--- Record extracts ---

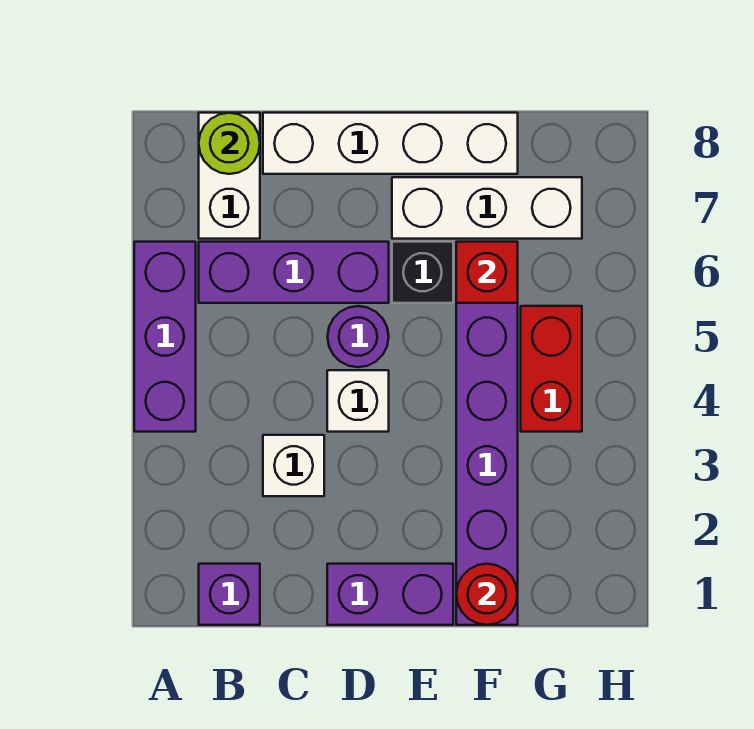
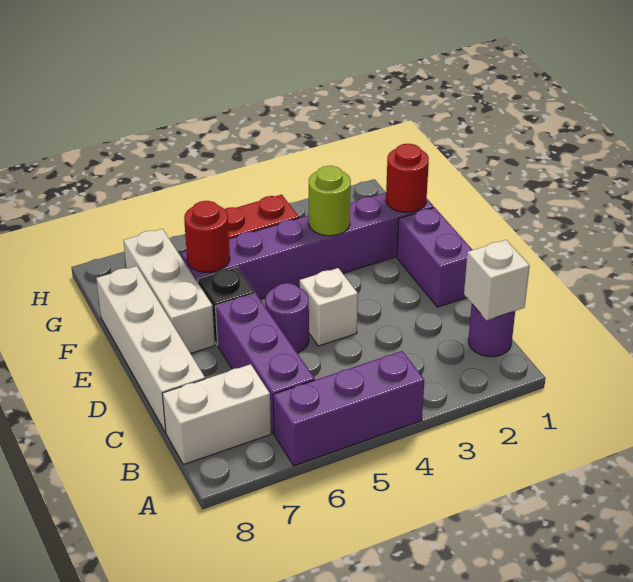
purple brick B1 level 1 -> purple round brick B1 level 1
lime round brick B8 level 2 -> lime round brick F3 level 2
white brick C3 level 1 -> white brick B1 level 2
red brick F6 level 2 -> red round brick F6 level 2

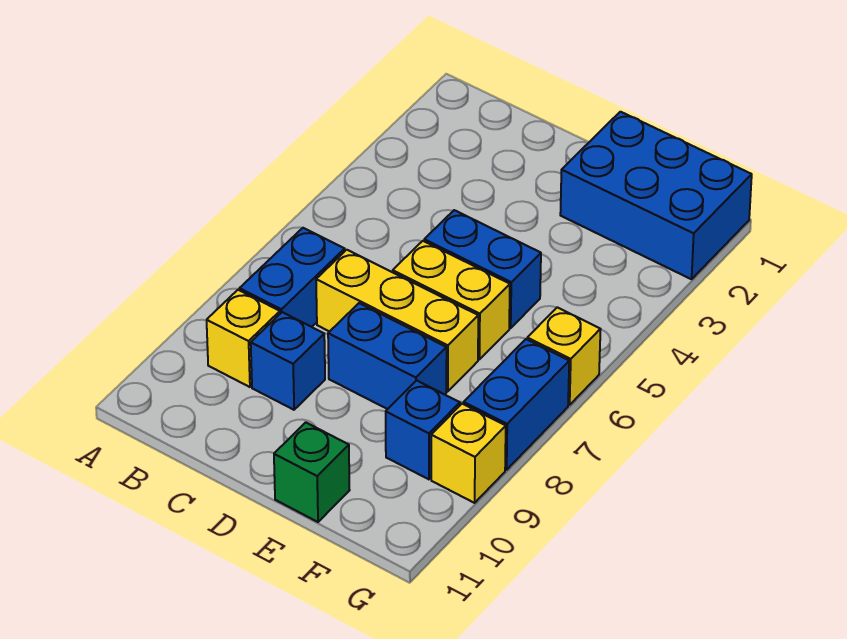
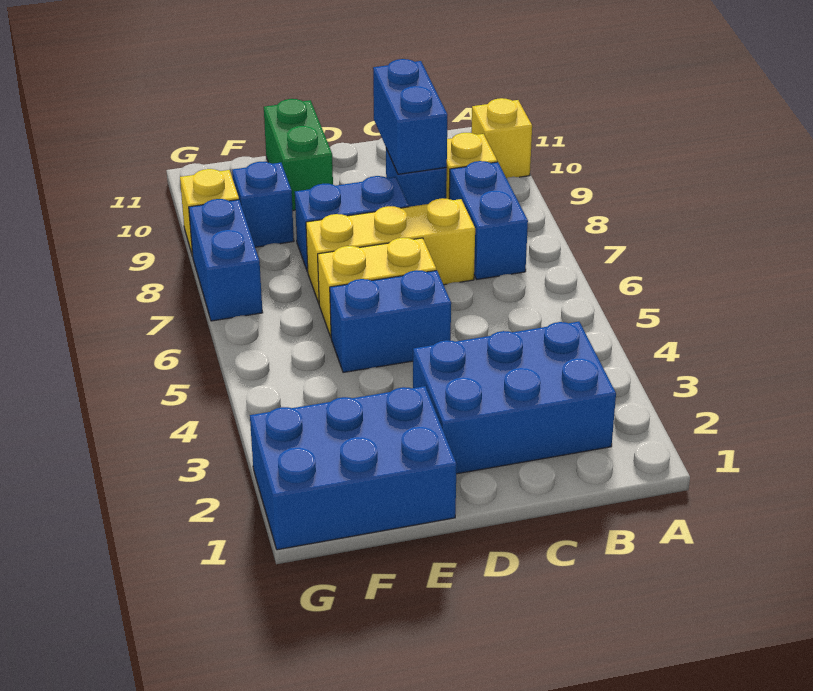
none -> blue brick B2:D3 level 1
none -> blue brick C9:C10 level 2
green brick E11 level 1 -> green brick E10:E11 level 1
yellow brick G6 level 1 -> yellow brick A10 level 1

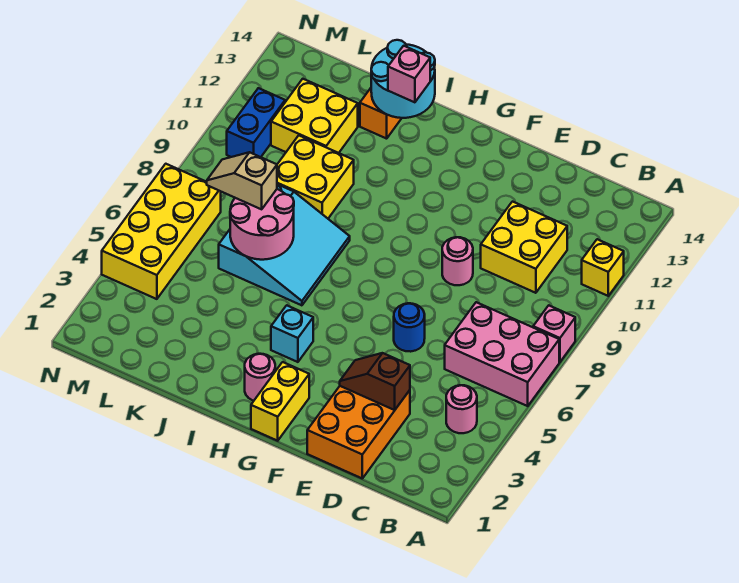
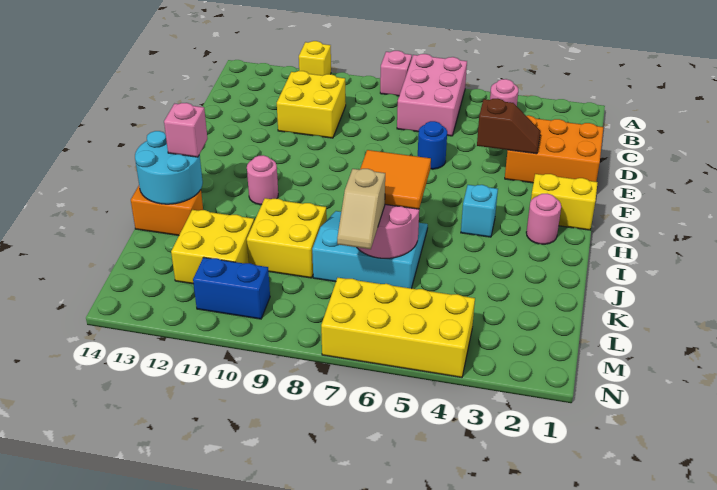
brown slope D3:E3 level 2 top D -> brown slope E3:E4 level 2 top 4
pink round brick E9 level 1 -> pink round brick H11 level 1
none -> orange tile I6:J7 level 3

---

● **Task prompt**
Return the final stretch of the listing exactly, starting with the line that contains "pink round brick E9" and ending with the last line.

● **Exercise output**
pink round brick E9 level 1 -> pink round brick H11 level 1
none -> orange tile I6:J7 level 3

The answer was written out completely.